Your instructions — Among the lines below, list those containing the string "notebook".

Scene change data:
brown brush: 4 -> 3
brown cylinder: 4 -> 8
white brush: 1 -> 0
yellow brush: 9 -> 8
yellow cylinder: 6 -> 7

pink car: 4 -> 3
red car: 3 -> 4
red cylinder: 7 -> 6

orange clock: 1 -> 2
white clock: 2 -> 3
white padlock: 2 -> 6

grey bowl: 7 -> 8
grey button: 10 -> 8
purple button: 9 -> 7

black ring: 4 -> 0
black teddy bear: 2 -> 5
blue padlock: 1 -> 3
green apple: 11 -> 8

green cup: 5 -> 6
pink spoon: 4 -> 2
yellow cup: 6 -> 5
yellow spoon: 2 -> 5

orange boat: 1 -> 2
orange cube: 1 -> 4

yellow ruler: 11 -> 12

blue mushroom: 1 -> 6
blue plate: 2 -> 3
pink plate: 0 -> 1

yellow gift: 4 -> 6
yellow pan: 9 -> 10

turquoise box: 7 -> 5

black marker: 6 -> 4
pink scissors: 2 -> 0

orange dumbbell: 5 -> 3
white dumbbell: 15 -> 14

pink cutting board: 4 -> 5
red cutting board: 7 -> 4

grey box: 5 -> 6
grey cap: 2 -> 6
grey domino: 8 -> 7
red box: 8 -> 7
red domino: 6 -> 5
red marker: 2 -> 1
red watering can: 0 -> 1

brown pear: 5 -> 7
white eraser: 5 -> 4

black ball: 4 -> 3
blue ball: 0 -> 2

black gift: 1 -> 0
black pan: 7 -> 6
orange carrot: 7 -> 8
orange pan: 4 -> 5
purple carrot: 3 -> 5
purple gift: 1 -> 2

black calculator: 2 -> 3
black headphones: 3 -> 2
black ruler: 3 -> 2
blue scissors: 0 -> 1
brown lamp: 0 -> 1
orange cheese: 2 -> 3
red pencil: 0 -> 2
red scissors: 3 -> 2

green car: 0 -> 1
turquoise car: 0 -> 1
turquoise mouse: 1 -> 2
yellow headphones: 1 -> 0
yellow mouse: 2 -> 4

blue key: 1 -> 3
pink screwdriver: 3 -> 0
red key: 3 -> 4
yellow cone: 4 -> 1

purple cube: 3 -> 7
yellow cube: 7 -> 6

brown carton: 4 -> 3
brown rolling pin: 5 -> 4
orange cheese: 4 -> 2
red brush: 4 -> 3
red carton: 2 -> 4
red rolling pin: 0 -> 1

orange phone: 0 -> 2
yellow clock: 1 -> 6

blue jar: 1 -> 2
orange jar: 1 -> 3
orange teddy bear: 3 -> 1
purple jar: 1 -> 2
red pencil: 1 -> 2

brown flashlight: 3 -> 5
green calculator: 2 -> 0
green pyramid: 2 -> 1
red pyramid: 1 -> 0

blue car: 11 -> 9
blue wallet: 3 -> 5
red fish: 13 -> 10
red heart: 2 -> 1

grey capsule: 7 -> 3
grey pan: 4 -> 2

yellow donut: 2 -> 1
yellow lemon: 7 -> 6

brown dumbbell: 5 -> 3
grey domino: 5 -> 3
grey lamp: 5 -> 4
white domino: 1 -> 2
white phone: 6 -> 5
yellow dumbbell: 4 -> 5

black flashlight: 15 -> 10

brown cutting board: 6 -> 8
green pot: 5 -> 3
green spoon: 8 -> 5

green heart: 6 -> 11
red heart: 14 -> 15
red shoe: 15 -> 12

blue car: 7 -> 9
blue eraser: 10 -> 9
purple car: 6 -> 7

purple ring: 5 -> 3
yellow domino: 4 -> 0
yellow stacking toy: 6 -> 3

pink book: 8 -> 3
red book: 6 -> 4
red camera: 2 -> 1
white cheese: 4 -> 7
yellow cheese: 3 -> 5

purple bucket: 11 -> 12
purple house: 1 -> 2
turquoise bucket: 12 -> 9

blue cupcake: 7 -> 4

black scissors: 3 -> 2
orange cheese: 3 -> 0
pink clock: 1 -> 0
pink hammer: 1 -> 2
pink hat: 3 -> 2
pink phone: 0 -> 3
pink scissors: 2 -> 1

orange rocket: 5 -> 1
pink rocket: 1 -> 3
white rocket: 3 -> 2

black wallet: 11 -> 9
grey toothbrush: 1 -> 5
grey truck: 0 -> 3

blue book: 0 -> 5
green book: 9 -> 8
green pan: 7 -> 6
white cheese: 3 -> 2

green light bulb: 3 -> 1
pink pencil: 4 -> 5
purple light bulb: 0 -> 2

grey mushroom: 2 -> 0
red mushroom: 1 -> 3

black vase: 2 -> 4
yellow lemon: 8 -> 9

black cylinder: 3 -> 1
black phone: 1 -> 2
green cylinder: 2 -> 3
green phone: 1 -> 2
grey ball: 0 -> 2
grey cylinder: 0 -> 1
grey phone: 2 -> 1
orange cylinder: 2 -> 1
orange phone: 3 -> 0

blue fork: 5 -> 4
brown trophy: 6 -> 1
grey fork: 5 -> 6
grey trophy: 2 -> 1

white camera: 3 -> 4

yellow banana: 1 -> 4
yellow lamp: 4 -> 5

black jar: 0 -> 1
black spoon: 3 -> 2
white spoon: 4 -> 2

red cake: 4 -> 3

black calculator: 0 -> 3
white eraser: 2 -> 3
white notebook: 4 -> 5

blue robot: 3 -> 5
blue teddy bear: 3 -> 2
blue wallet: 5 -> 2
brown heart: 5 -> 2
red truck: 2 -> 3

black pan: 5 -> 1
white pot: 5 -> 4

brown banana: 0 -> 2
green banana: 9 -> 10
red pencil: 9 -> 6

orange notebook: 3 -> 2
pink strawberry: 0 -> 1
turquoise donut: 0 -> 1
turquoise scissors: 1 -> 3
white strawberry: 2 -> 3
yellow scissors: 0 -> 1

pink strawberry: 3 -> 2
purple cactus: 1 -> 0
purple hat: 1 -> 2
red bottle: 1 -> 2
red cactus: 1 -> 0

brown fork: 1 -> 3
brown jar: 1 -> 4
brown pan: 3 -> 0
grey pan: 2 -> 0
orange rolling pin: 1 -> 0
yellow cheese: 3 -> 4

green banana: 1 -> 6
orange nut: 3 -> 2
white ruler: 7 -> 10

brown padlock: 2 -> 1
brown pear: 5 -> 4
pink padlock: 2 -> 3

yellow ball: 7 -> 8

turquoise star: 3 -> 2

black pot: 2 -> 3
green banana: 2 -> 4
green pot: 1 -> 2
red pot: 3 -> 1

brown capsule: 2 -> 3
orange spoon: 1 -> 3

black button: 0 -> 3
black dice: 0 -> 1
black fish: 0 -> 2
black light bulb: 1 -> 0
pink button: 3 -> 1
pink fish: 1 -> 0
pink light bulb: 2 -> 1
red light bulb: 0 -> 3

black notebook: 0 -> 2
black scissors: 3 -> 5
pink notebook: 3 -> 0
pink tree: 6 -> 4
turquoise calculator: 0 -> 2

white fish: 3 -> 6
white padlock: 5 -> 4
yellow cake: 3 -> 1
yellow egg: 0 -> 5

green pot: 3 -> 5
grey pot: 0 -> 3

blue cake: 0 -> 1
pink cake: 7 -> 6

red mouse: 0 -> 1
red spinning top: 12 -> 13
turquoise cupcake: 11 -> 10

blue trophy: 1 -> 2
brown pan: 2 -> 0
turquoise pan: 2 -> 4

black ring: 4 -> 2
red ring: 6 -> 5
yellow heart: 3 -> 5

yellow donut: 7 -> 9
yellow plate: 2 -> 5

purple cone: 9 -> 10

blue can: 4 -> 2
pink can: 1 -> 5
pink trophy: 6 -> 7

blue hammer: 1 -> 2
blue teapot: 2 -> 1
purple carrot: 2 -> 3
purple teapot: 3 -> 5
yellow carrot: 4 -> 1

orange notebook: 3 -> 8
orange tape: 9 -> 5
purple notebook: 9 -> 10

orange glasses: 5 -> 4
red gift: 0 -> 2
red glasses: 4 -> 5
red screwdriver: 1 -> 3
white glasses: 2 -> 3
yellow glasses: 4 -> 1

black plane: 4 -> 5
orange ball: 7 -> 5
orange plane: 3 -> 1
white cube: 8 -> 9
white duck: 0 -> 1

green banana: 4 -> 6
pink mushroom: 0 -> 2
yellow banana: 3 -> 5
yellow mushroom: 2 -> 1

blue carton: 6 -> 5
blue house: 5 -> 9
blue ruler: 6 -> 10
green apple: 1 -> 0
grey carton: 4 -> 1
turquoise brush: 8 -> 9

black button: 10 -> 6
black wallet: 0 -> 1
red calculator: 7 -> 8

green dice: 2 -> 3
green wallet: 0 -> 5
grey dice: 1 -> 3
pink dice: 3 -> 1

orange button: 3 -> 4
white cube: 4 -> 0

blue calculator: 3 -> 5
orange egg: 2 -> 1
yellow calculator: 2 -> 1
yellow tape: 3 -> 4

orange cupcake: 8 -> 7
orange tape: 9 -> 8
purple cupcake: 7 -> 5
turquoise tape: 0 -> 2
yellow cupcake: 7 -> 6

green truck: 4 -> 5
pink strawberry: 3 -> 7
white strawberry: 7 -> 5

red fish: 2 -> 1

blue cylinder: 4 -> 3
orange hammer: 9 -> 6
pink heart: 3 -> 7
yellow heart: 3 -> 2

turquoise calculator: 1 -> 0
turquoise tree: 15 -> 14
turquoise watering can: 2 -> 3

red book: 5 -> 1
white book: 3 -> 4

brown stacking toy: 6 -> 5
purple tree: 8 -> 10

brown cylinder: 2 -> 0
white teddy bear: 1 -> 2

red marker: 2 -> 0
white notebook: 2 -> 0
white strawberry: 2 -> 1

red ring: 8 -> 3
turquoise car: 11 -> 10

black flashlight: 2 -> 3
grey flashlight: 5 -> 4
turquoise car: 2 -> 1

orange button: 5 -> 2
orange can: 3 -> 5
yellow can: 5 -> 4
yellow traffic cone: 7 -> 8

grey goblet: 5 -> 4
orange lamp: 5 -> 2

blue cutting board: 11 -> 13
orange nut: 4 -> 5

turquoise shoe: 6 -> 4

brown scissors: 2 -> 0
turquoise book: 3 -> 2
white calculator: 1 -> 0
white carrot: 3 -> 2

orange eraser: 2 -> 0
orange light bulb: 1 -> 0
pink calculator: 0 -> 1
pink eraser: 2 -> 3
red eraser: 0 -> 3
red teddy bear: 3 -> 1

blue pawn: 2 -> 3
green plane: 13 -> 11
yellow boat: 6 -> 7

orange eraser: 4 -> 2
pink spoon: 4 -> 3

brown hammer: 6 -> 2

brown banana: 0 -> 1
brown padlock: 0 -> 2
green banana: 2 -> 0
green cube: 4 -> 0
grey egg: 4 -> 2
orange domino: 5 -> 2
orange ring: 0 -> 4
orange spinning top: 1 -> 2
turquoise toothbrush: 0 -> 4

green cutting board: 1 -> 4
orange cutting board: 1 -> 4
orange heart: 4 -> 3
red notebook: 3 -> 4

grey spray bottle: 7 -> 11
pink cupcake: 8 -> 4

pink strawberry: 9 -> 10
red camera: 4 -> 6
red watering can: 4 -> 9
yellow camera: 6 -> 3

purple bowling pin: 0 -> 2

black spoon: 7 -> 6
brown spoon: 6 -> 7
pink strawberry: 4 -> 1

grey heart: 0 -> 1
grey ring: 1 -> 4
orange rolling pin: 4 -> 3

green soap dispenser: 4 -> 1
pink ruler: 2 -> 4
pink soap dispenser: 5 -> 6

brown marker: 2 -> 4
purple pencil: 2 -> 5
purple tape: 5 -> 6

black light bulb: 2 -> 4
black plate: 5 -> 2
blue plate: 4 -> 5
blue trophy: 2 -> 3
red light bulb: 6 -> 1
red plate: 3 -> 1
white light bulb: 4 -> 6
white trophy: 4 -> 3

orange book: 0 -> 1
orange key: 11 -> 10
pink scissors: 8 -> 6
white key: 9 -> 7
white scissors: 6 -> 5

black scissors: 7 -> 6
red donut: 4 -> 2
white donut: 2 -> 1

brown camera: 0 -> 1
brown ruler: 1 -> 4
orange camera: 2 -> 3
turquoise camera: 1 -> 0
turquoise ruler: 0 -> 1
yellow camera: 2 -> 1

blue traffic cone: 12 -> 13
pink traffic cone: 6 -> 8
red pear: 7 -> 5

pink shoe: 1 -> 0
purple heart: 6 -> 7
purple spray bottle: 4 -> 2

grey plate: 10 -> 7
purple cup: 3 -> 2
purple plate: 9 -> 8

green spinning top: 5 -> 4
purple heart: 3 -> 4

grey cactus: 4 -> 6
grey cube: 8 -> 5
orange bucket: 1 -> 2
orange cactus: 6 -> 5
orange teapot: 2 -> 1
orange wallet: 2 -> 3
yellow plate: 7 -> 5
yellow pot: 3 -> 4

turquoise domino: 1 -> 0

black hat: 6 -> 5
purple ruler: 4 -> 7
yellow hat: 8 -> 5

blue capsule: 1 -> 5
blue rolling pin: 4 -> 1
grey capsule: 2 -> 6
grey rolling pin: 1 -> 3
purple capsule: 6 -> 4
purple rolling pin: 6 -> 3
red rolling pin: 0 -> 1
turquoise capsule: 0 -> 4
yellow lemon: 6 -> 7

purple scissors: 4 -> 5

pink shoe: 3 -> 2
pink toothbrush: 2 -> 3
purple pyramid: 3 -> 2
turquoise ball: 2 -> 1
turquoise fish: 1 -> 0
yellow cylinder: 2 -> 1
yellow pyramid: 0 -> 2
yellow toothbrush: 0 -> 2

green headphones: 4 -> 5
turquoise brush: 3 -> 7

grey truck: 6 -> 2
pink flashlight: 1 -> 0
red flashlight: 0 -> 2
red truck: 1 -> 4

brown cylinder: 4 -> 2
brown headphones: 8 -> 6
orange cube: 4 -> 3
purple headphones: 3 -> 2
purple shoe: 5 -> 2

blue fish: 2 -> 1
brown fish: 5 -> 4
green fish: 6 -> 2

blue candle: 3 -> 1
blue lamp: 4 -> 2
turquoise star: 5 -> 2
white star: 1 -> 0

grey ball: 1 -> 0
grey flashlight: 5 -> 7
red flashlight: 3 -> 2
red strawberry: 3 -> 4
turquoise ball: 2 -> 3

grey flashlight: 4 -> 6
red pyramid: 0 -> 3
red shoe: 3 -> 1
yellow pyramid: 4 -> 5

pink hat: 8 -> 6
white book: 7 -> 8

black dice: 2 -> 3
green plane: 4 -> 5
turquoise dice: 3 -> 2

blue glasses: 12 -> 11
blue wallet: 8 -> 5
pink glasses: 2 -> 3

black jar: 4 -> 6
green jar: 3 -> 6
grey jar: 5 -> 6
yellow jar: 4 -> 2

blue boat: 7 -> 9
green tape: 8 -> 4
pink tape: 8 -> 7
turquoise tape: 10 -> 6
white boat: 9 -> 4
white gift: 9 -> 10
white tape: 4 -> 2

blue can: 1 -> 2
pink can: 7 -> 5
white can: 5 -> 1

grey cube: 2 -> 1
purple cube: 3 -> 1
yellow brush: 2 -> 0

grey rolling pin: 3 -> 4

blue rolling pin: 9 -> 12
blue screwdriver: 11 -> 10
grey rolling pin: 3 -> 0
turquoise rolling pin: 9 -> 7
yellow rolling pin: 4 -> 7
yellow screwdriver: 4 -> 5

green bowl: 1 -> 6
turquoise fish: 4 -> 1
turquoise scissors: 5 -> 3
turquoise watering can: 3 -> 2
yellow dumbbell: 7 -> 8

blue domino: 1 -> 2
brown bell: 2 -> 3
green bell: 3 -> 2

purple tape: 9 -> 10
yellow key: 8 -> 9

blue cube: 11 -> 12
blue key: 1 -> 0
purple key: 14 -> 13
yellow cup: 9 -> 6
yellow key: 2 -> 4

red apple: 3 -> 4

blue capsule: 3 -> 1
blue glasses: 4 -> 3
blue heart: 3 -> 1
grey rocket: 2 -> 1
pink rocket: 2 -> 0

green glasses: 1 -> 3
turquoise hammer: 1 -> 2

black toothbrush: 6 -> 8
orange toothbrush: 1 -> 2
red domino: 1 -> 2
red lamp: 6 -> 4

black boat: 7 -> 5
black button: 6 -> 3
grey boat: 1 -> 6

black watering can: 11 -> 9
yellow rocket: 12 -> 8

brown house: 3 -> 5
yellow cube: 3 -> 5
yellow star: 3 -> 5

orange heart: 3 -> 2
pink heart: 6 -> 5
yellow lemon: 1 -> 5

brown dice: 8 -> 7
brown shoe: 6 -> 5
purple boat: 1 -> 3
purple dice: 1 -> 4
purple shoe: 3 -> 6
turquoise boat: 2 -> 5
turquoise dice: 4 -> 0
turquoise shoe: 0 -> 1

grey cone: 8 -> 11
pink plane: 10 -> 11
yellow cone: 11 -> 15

Output of the task —
white notebook: 4 -> 5
orange notebook: 3 -> 2
black notebook: 0 -> 2
pink notebook: 3 -> 0
orange notebook: 3 -> 8
purple notebook: 9 -> 10
white notebook: 2 -> 0
red notebook: 3 -> 4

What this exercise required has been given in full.